======== SUPPLIED DATA ========

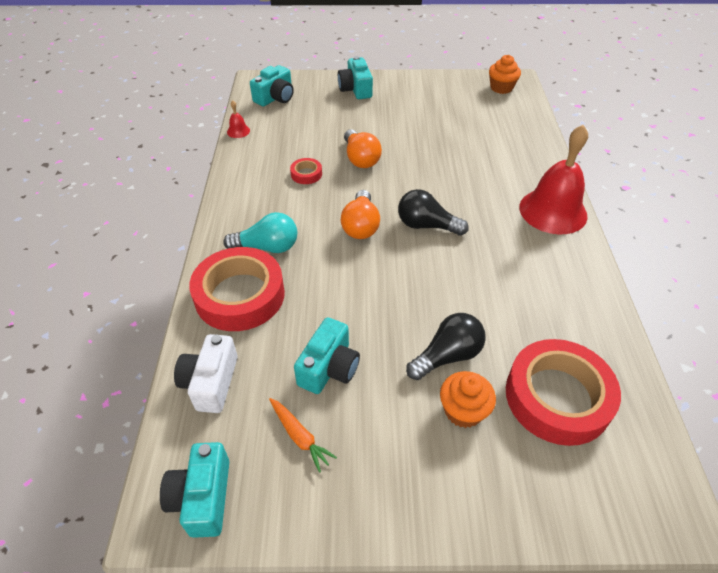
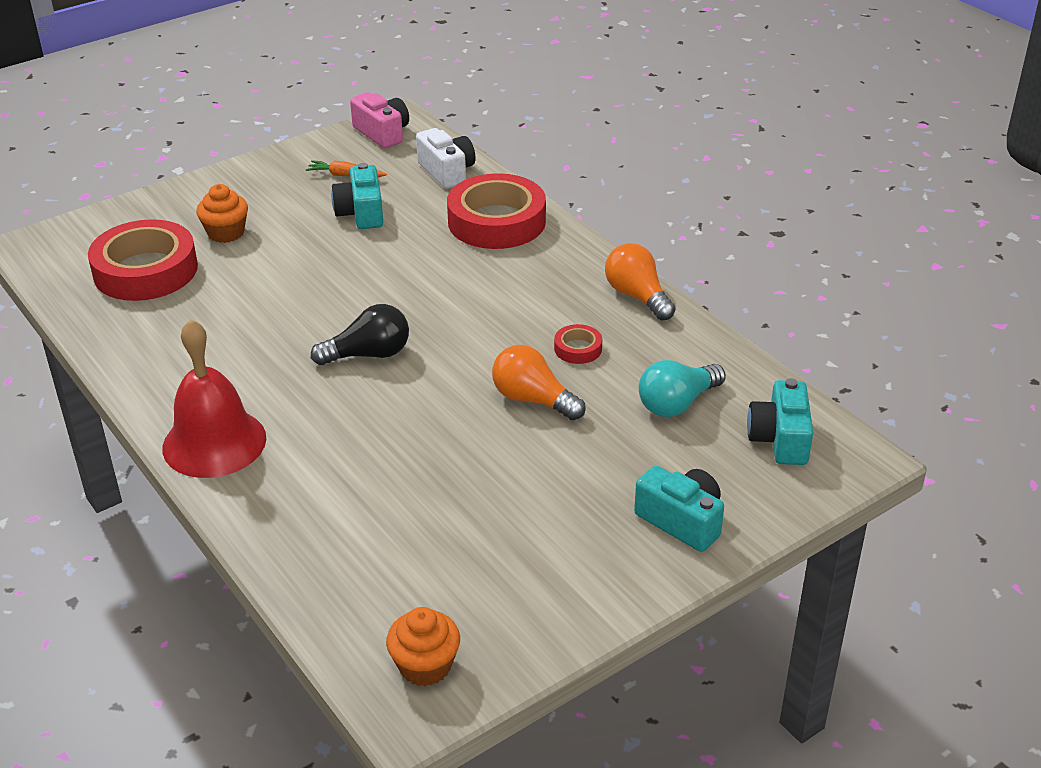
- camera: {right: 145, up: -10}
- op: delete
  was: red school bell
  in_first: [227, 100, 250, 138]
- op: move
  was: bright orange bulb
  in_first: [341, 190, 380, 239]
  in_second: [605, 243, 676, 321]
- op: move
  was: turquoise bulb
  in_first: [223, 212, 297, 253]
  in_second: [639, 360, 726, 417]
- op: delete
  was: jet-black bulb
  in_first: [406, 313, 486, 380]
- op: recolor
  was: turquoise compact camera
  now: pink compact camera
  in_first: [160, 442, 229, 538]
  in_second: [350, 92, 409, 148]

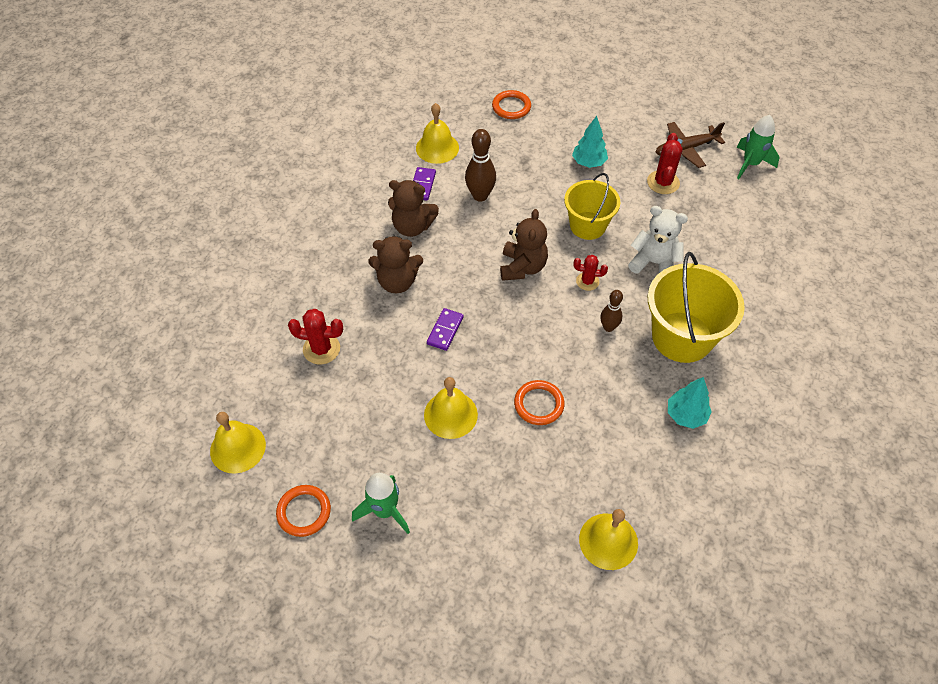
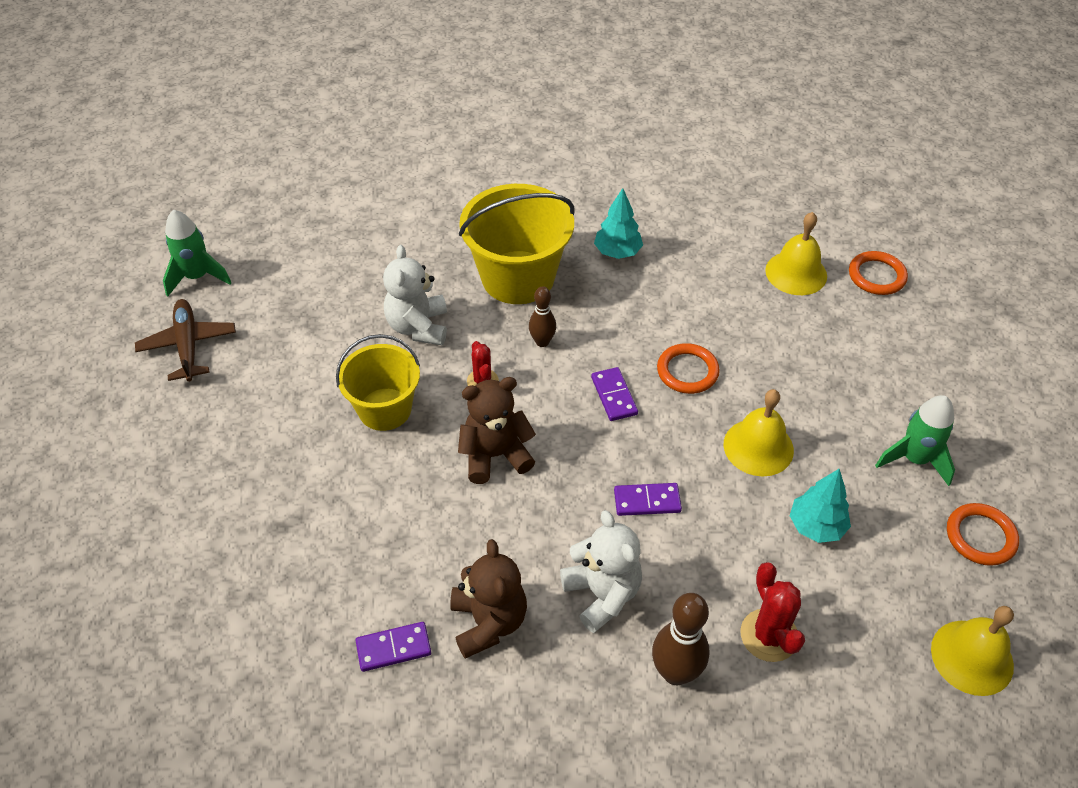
- camera: {right: -115, up: -5}
- op: move
  was: bright orange hoop
  in_first: [492, 90, 531, 119]
  in_second: [849, 251, 908, 295]
- op: delete
  was: bright yellow school bell
  in_first: [416, 103, 459, 164]
- op: move
  was: turquoise fir tree
  in_first: [572, 116, 608, 168]
  in_second: [790, 469, 851, 543]
- op: rotate
  was: russet plane
  in_first: [656, 122, 725, 168]
  in_second: [135, 299, 236, 382]
  clockwise: -150
- op: move
  was: russet skittle
  in_first: [465, 129, 496, 202]
  in_second: [652, 593, 710, 685]
- op: delete
  was: red saguaro cactus
  in_first: [647, 133, 683, 194]
- op: recolor
  was: russet teddy bear
  now: snow-white teddy bear
  in_first: [368, 236, 423, 293]
  in_second: [560, 510, 642, 633]
- op: insert
  now: royal purple domino tile
  in_second: [591, 367, 638, 421]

========

EXERCISE INSTRUCTIONS
Could you reproduce exactly the lines of the entries above, from the one with "was: bright orange bulb" through the one with "in_first: [160, 442, 229, 538]", and nothing else?

ANSWER TO THE EXERCISE
  was: bright orange bulb
  in_first: [341, 190, 380, 239]
  in_second: [605, 243, 676, 321]
- op: move
  was: turquoise bulb
  in_first: [223, 212, 297, 253]
  in_second: [639, 360, 726, 417]
- op: delete
  was: jet-black bulb
  in_first: [406, 313, 486, 380]
- op: recolor
  was: turquoise compact camera
  now: pink compact camera
  in_first: [160, 442, 229, 538]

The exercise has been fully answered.